Stored entries:
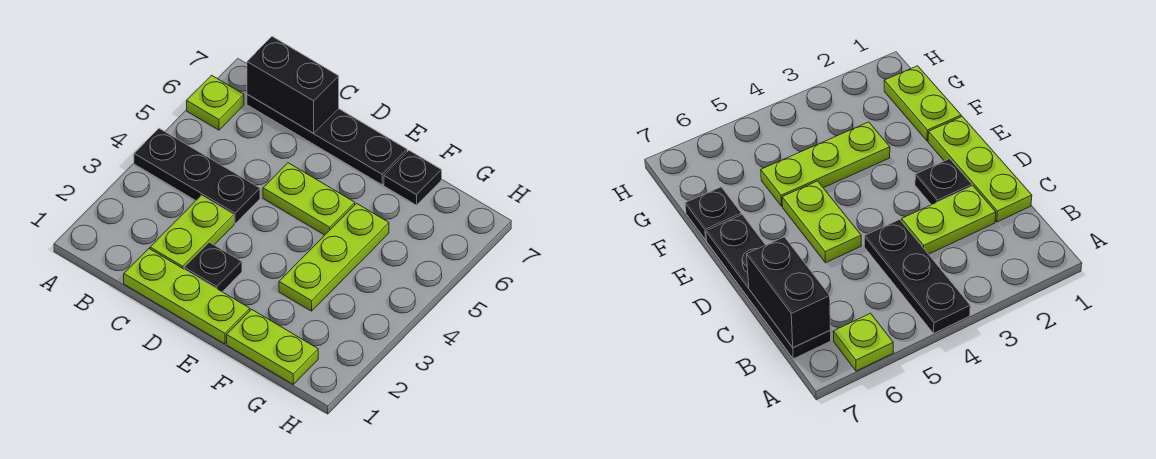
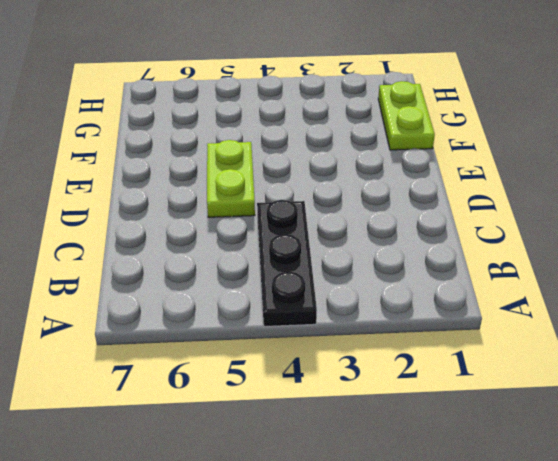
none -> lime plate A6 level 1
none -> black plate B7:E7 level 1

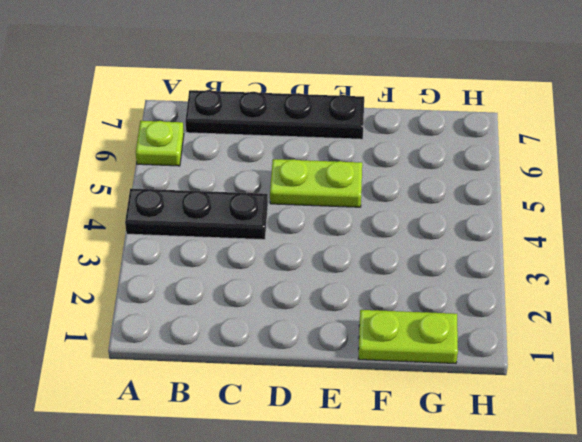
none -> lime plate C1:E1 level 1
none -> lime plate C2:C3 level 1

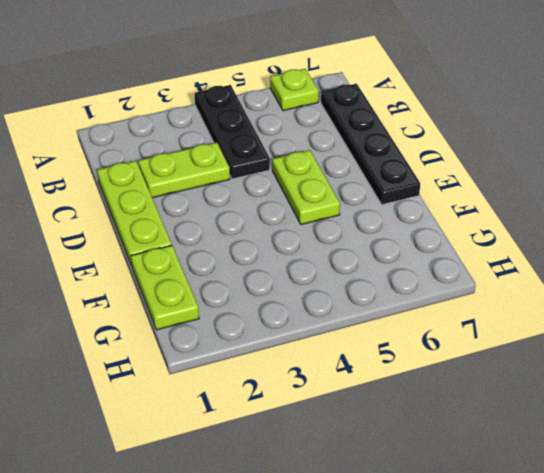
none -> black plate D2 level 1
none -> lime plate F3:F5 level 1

...

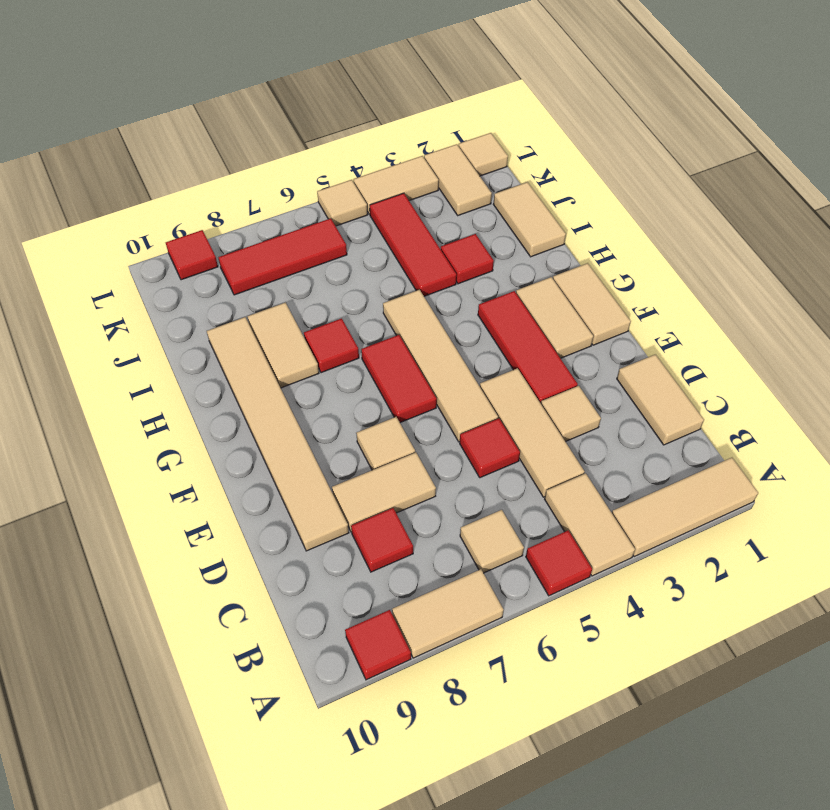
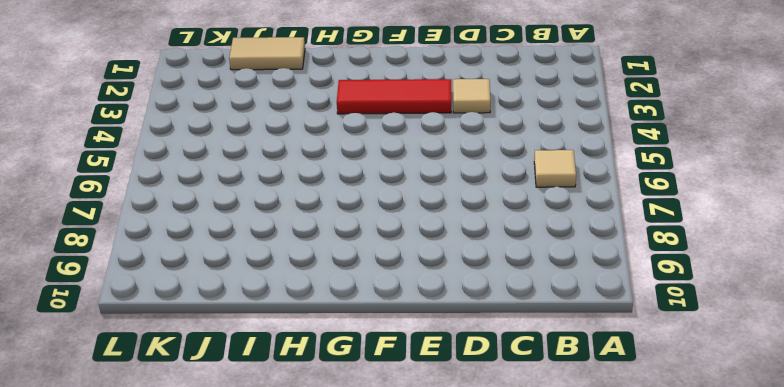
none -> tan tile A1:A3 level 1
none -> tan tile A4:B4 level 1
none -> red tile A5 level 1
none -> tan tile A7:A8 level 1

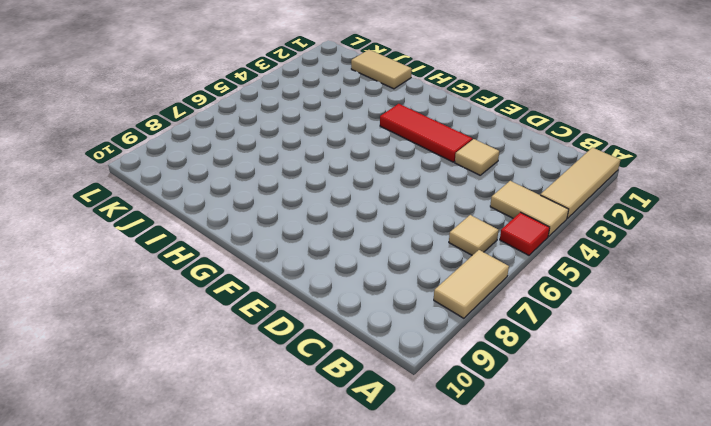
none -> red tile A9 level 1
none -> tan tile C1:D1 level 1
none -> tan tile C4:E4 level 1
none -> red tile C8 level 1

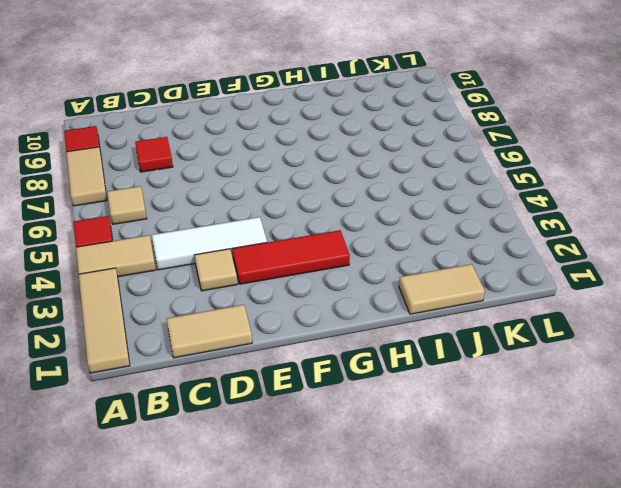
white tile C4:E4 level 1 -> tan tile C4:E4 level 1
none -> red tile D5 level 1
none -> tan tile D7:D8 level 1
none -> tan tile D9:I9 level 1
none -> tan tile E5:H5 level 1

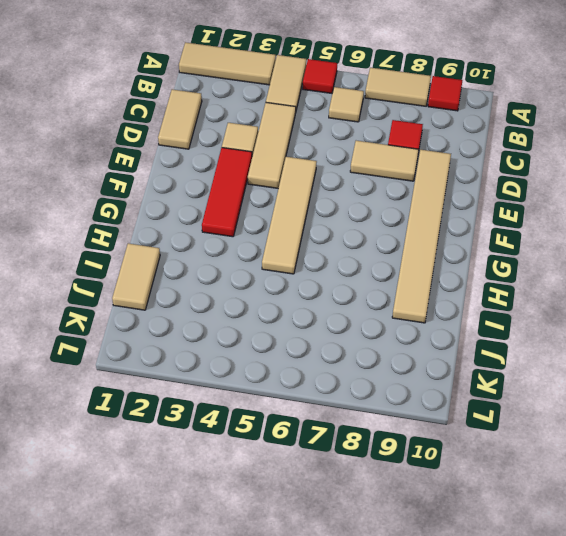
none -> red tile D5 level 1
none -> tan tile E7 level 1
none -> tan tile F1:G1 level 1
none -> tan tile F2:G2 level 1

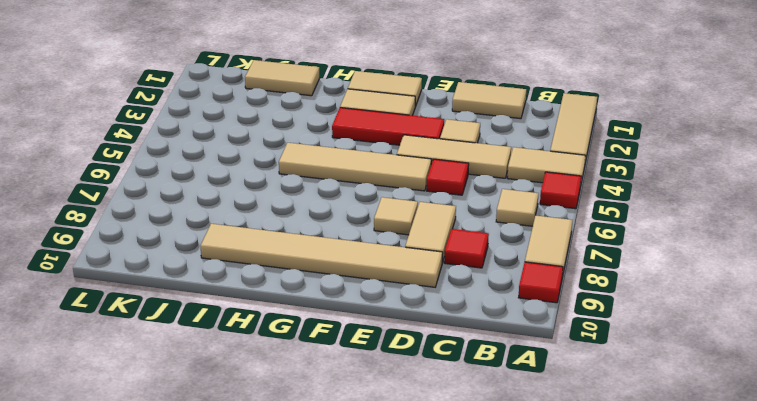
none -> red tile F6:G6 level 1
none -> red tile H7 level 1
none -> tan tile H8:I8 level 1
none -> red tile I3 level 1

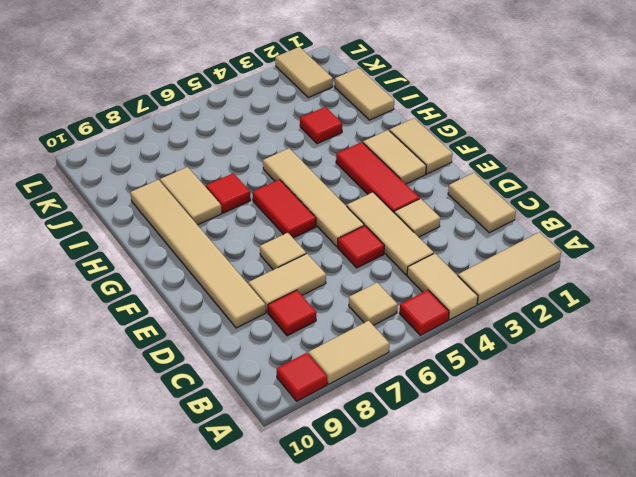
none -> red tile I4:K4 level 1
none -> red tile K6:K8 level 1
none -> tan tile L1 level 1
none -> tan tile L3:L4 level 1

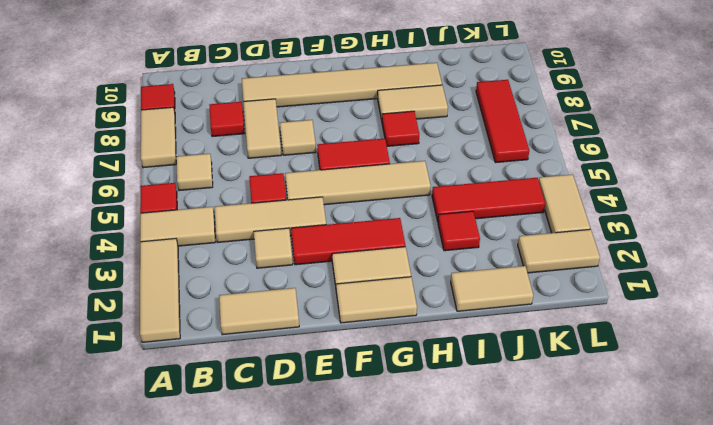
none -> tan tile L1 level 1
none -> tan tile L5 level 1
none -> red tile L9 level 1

WHAT THE EXERCISE ASKS:
Give back the exact lines above, running from the one that has "none -> tan tile H8:I8 level 1" through the one that has "none -> red tile L9 level 1", with nothing added and no pictures.

YOUR RESPONSE:
none -> tan tile H8:I8 level 1
none -> red tile I3 level 1

none -> red tile I4:K4 level 1
none -> red tile K6:K8 level 1
none -> tan tile L1 level 1
none -> tan tile L3:L4 level 1

none -> tan tile L1 level 1
none -> tan tile L5 level 1
none -> red tile L9 level 1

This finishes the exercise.